### Assignment:
Wherever the string "plane" appears in the entries below, return the line that holds it.

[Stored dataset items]
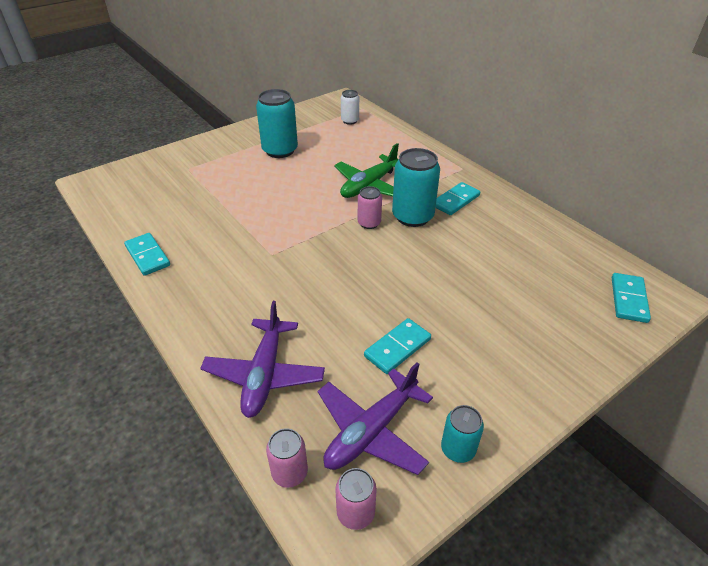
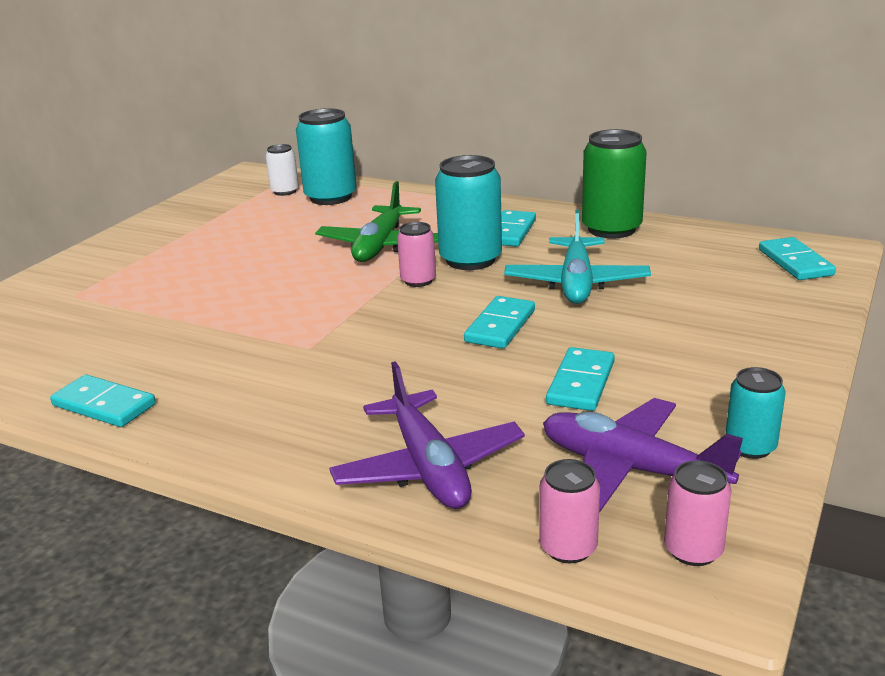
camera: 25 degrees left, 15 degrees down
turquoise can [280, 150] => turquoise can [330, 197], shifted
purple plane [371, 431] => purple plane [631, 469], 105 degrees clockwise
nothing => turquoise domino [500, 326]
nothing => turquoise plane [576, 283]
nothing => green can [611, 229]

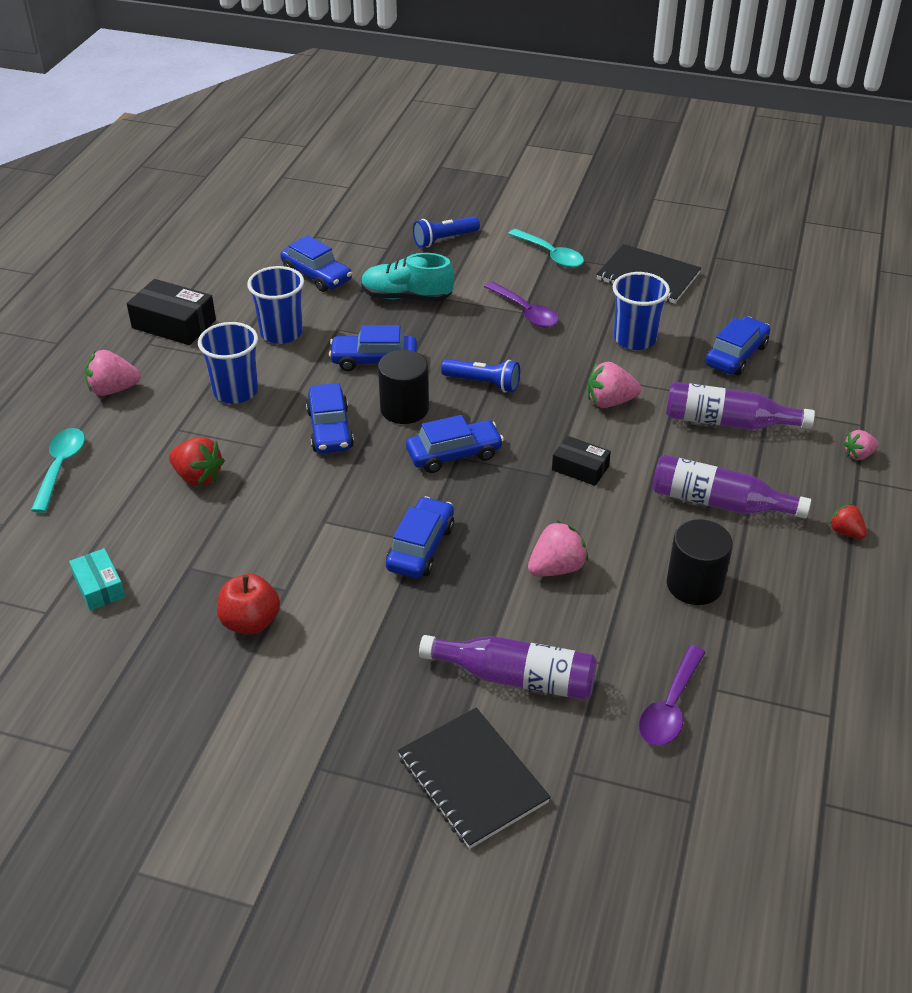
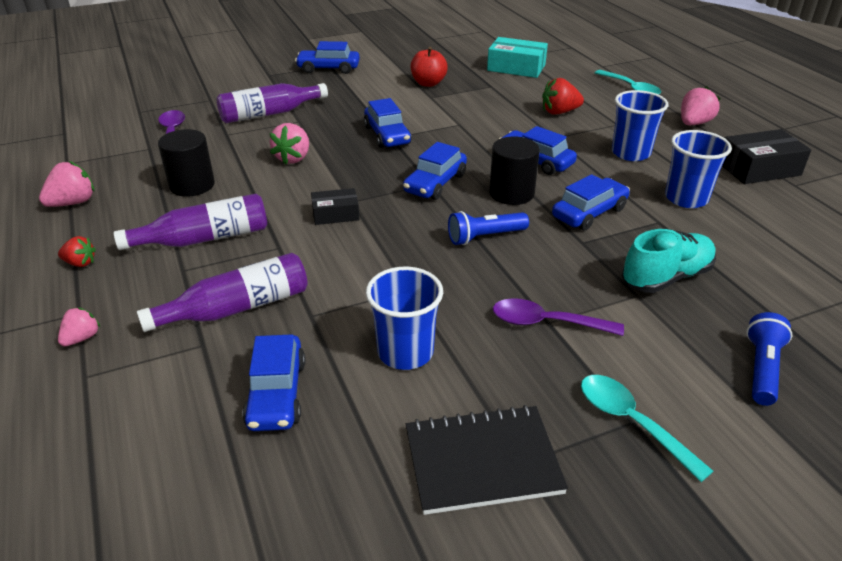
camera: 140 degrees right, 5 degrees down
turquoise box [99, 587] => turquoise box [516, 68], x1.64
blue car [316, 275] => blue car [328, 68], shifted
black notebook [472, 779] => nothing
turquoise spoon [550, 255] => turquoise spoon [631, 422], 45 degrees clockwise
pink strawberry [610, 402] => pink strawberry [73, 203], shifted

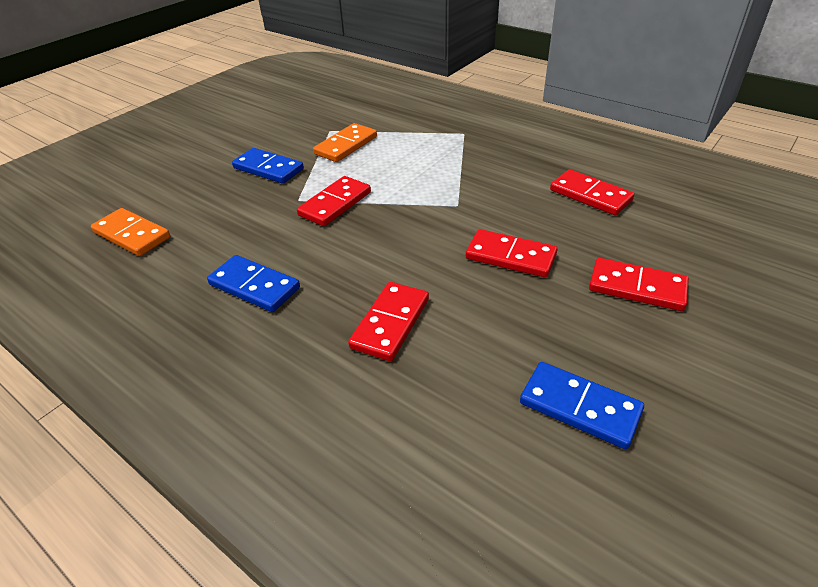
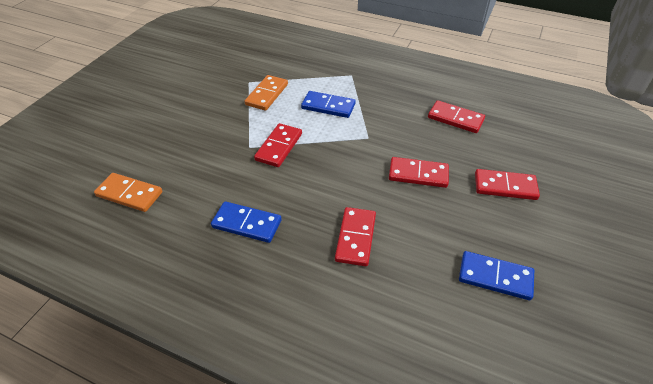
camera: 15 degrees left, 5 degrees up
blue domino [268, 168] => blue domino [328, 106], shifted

### Result of this task:
purple plane [371, 431] => purple plane [631, 469], 105 degrees clockwise
nothing => turquoise plane [576, 283]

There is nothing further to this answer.